Leave the images aside and copy out the whole listing, exact to the word.

Data extract ▸

──────────

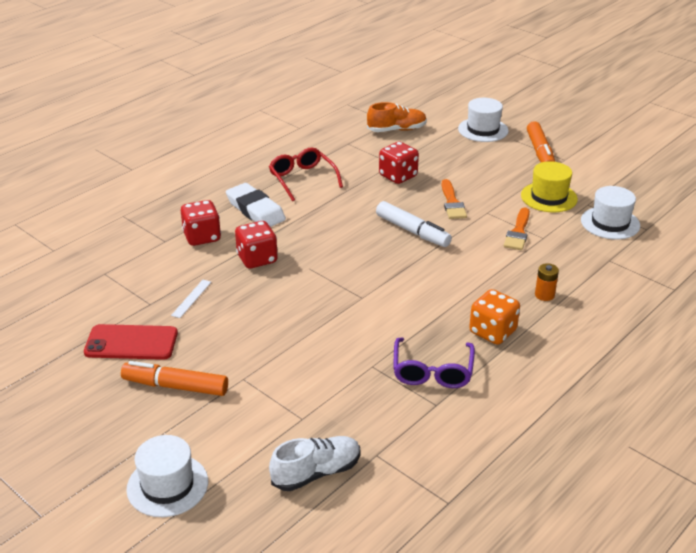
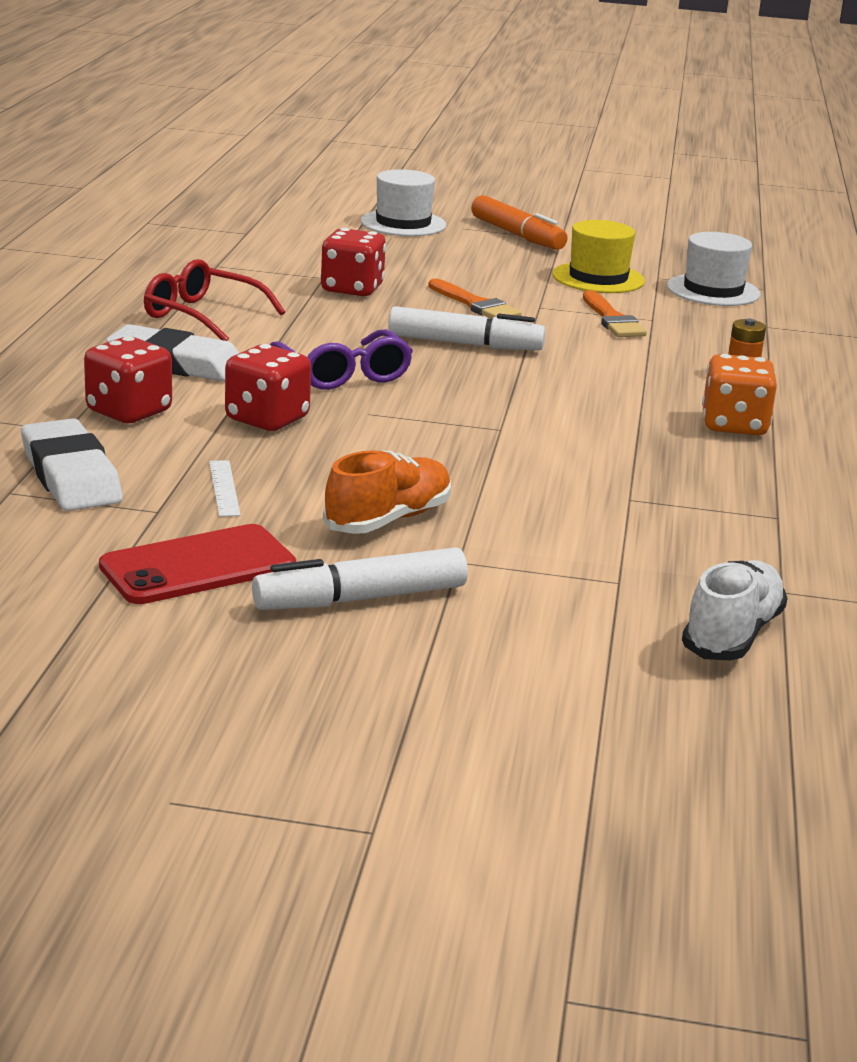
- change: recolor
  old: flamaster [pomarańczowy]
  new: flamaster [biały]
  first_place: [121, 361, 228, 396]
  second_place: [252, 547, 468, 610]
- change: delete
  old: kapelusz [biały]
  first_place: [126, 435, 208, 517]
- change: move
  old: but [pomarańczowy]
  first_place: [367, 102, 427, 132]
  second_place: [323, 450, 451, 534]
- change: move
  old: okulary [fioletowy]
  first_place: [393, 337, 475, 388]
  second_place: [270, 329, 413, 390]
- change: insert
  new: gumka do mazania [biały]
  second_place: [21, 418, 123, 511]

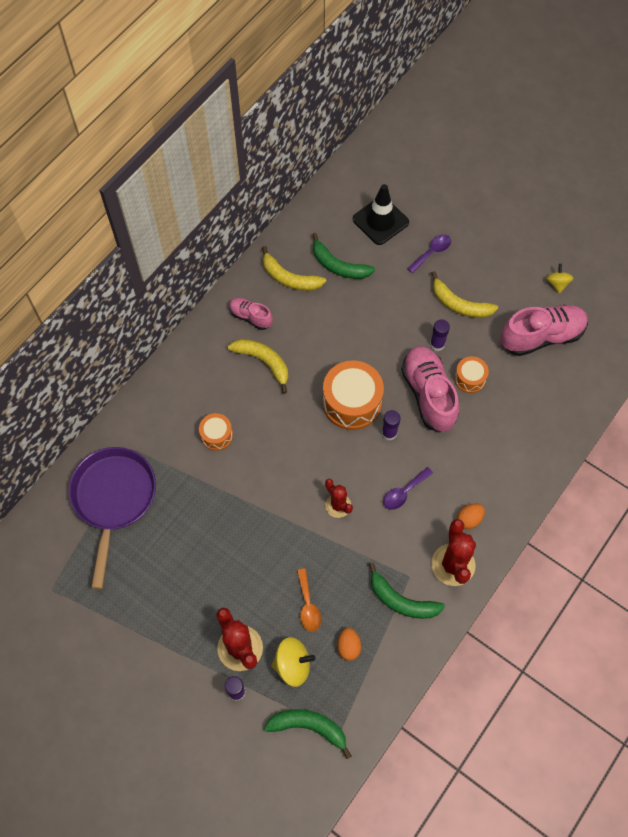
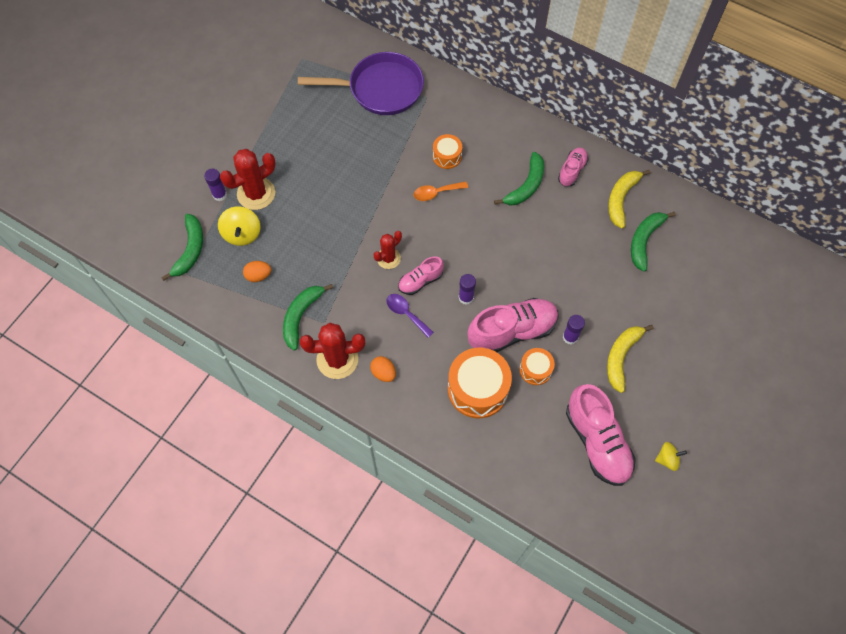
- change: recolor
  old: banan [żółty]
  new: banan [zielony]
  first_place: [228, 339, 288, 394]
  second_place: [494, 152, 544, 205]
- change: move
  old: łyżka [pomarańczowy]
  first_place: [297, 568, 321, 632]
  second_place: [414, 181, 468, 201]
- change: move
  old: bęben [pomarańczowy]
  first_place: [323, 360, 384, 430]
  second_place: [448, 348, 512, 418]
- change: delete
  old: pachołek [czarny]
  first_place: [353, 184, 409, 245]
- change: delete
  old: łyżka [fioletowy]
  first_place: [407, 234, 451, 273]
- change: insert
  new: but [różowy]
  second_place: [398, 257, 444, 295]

──────────

Written reply ▸
- change: recolor
  old: flamaster [pomarańczowy]
  new: flamaster [biały]
  first_place: [121, 361, 228, 396]
  second_place: [252, 547, 468, 610]
- change: delete
  old: kapelusz [biały]
  first_place: [126, 435, 208, 517]
- change: move
  old: but [pomarańczowy]
  first_place: [367, 102, 427, 132]
  second_place: [323, 450, 451, 534]
- change: move
  old: okulary [fioletowy]
  first_place: [393, 337, 475, 388]
  second_place: [270, 329, 413, 390]
- change: insert
  new: gumka do mazania [biały]
  second_place: [21, 418, 123, 511]

- change: recolor
  old: banan [żółty]
  new: banan [zielony]
  first_place: [228, 339, 288, 394]
  second_place: [494, 152, 544, 205]
- change: move
  old: łyżka [pomarańczowy]
  first_place: [297, 568, 321, 632]
  second_place: [414, 181, 468, 201]
- change: move
  old: bęben [pomarańczowy]
  first_place: [323, 360, 384, 430]
  second_place: [448, 348, 512, 418]
- change: delete
  old: pachołek [czarny]
  first_place: [353, 184, 409, 245]
- change: delete
  old: łyżka [fioletowy]
  first_place: [407, 234, 451, 273]
- change: insert
  new: but [różowy]
  second_place: [398, 257, 444, 295]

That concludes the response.